Object tracking records:
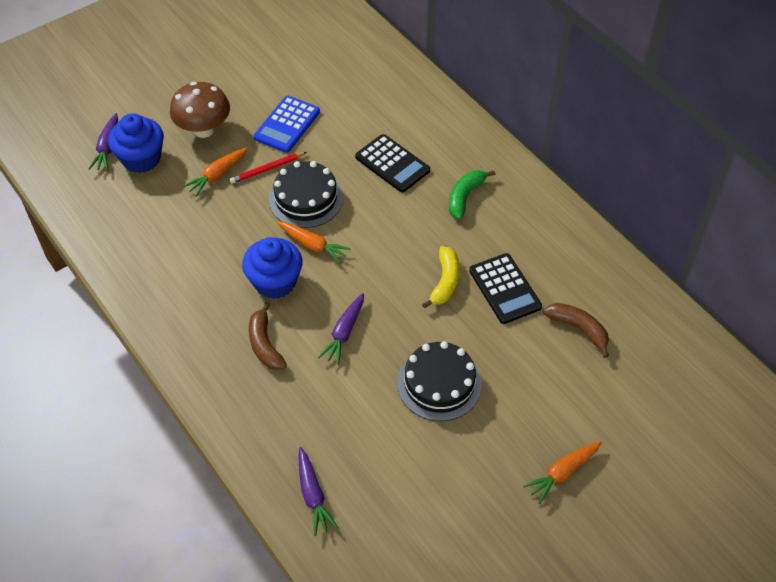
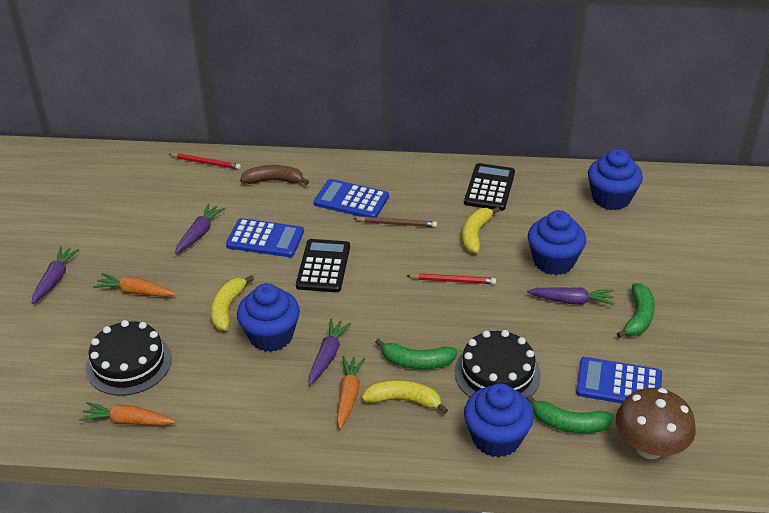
blue calculator: 1 -> 3
blue cupcake: 2 -> 4
brown banana: 2 -> 1
brown pencil: 0 -> 1
green banana: 1 -> 3
purple carrot: 3 -> 4
red pencil: 1 -> 2
yellow banana: 1 -> 3

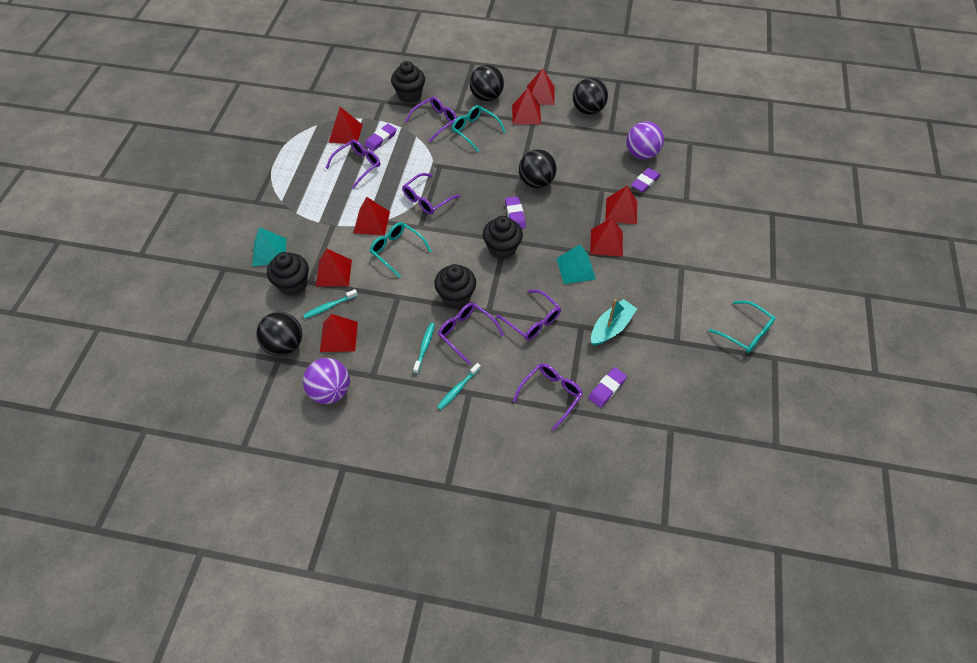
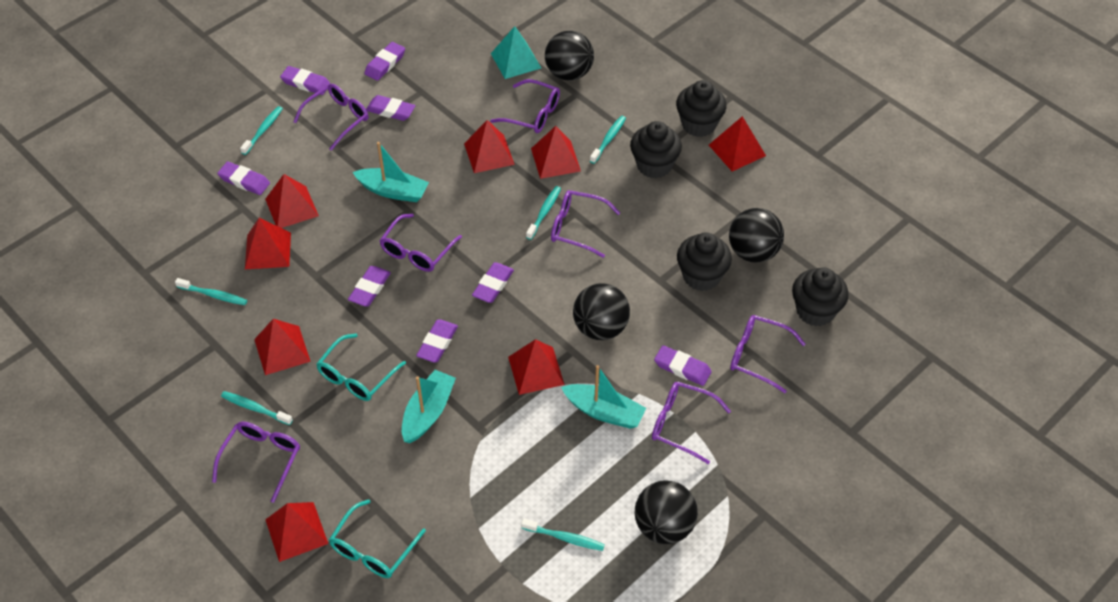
purple ball: 2 -> 0
purple eraser: 4 -> 8
purple glasses: 6 -> 7
turquoise boat: 1 -> 3
turquoise glasses: 3 -> 2
turquoise pyramid: 2 -> 1
turquoise toothbrush: 3 -> 6

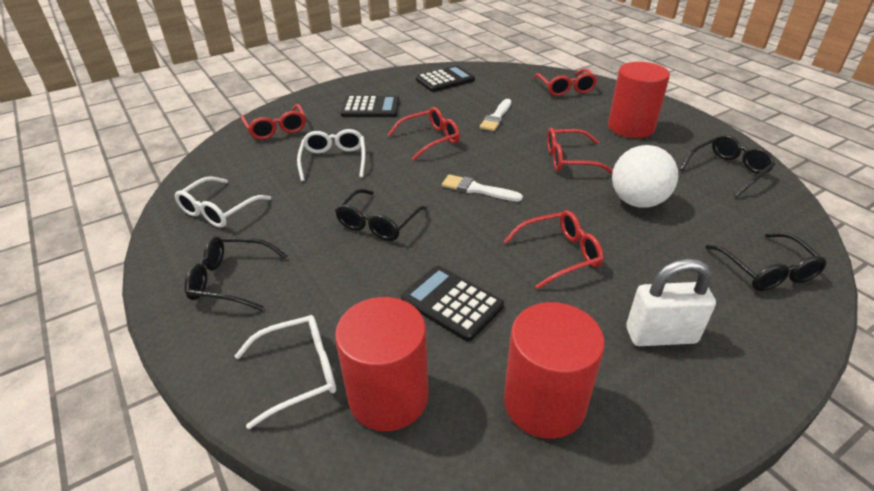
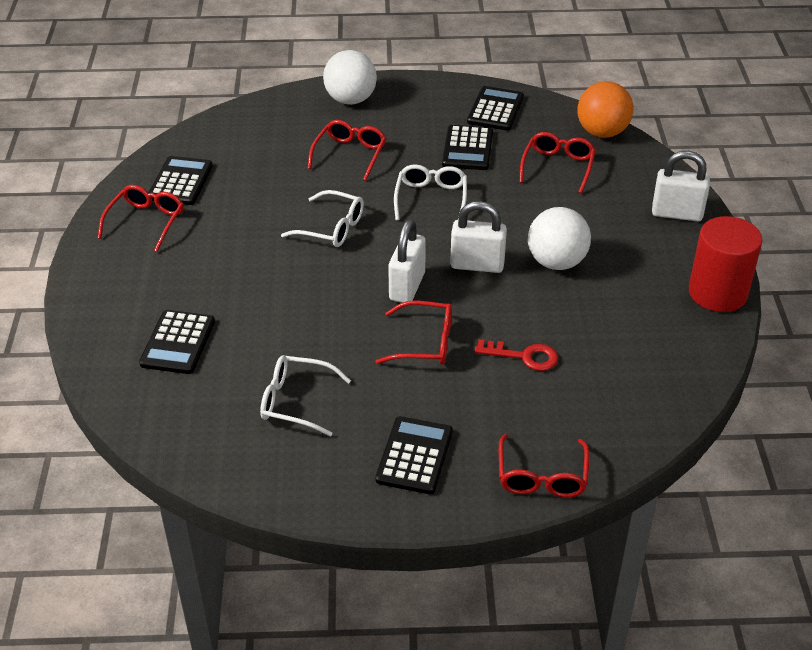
black calculator: 3 -> 5
black glasses: 4 -> 0
orange ball: 0 -> 1
red cylinder: 3 -> 1
red key: 0 -> 1
white ball: 1 -> 2
white brush: 2 -> 0
white padlock: 1 -> 3

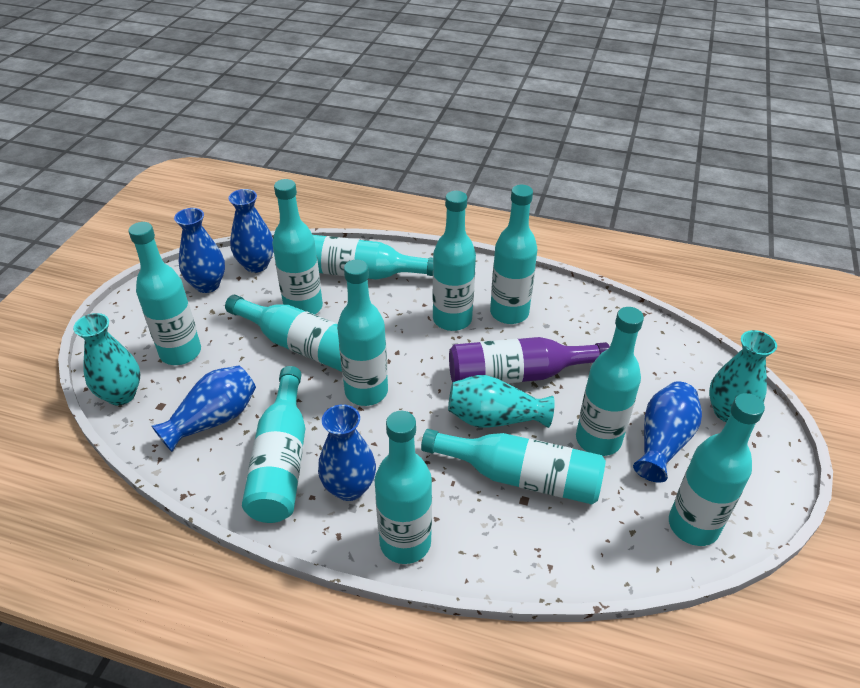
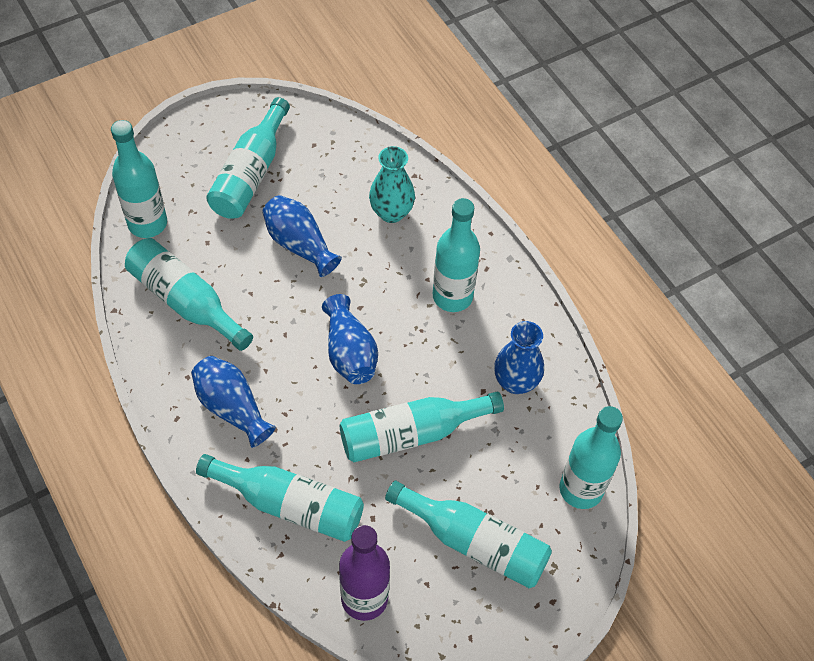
blue vase: 5 -> 4
turquoise bottle: 12 -> 8
turquoise vase: 3 -> 1

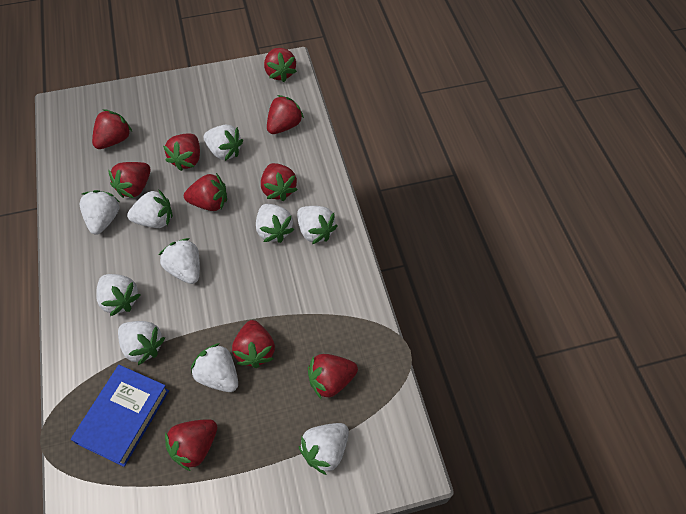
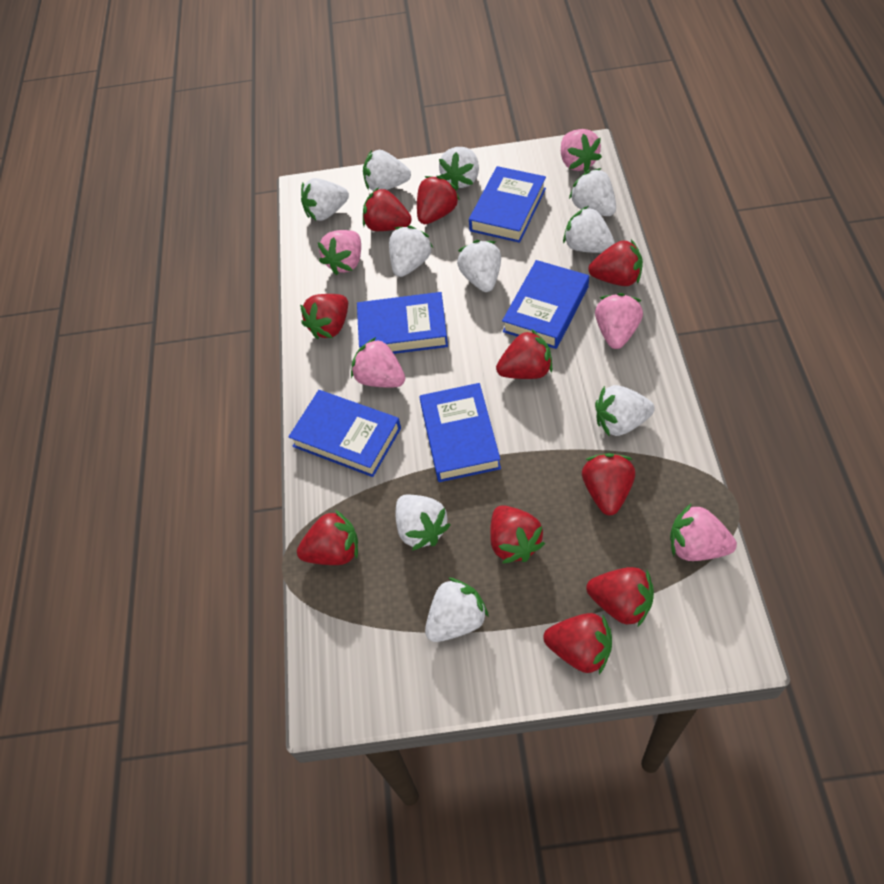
blue book: 1 -> 5
pink strawberry: 0 -> 5

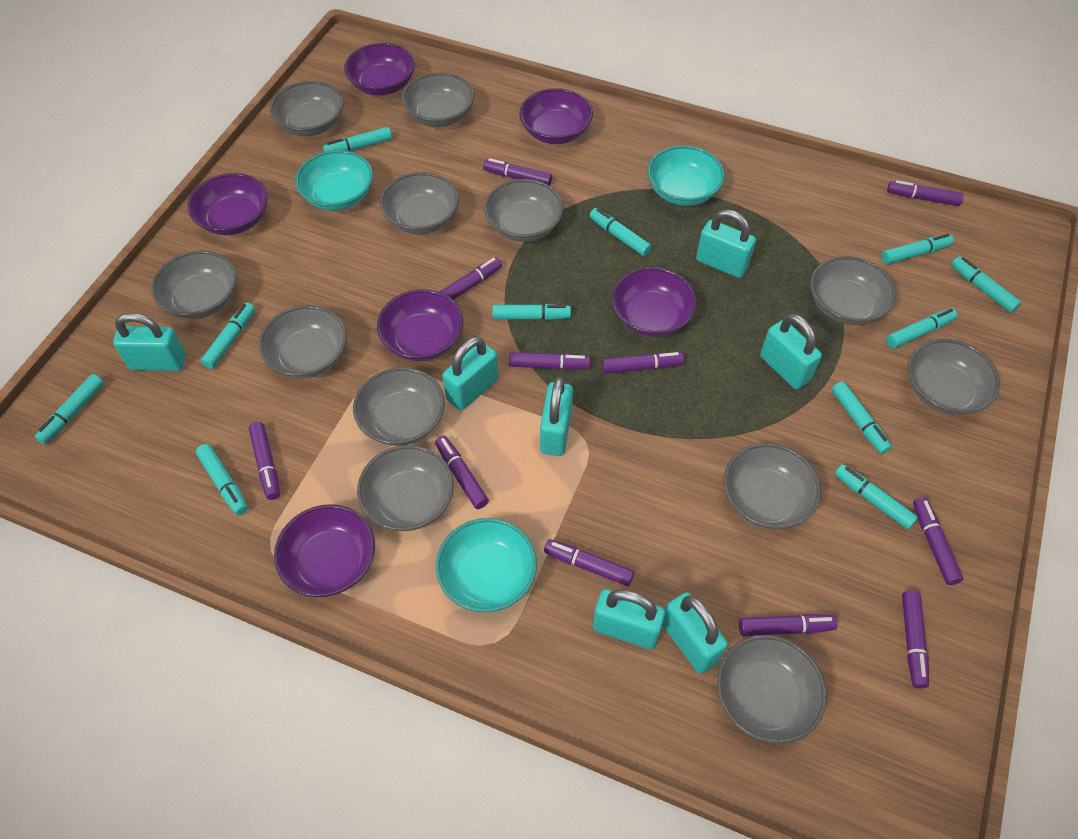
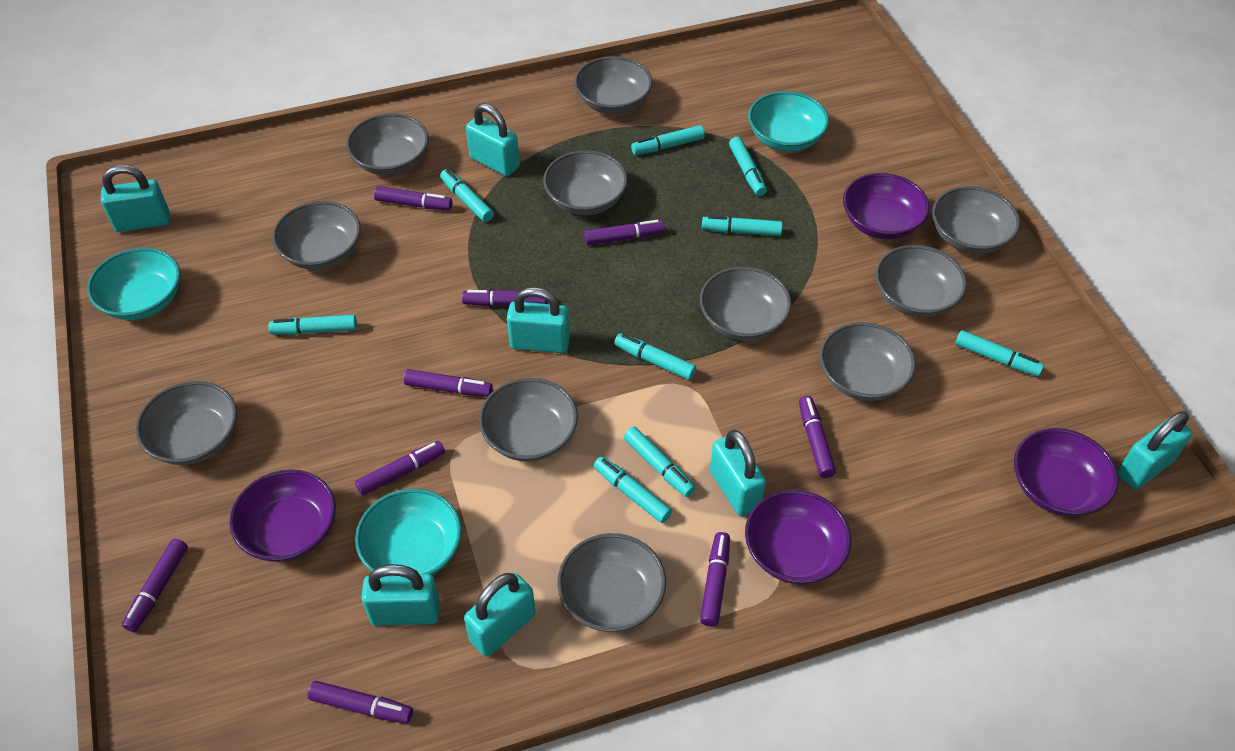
grey bowl: 12 -> 11
purple bowl: 6 -> 4
purple marker: 11 -> 9
turquoise marker: 11 -> 9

● The problem: Above are the records; return them exactly, minus the pictures.

● Output of the exercise:
blue calculator: 1 -> 3
blue cupcake: 2 -> 4
brown banana: 2 -> 1
brown pencil: 0 -> 1
green banana: 1 -> 3
purple carrot: 3 -> 4
red pencil: 1 -> 2
yellow banana: 1 -> 3

purple ball: 2 -> 0
purple eraser: 4 -> 8
purple glasses: 6 -> 7
turquoise boat: 1 -> 3
turquoise glasses: 3 -> 2
turquoise pyramid: 2 -> 1
turquoise toothbrush: 3 -> 6

black calculator: 3 -> 5
black glasses: 4 -> 0
orange ball: 0 -> 1
red cylinder: 3 -> 1
red key: 0 -> 1
white ball: 1 -> 2
white brush: 2 -> 0
white padlock: 1 -> 3

blue vase: 5 -> 4
turquoise bottle: 12 -> 8
turquoise vase: 3 -> 1

blue book: 1 -> 5
pink strawberry: 0 -> 5

grey bowl: 12 -> 11
purple bowl: 6 -> 4
purple marker: 11 -> 9
turquoise marker: 11 -> 9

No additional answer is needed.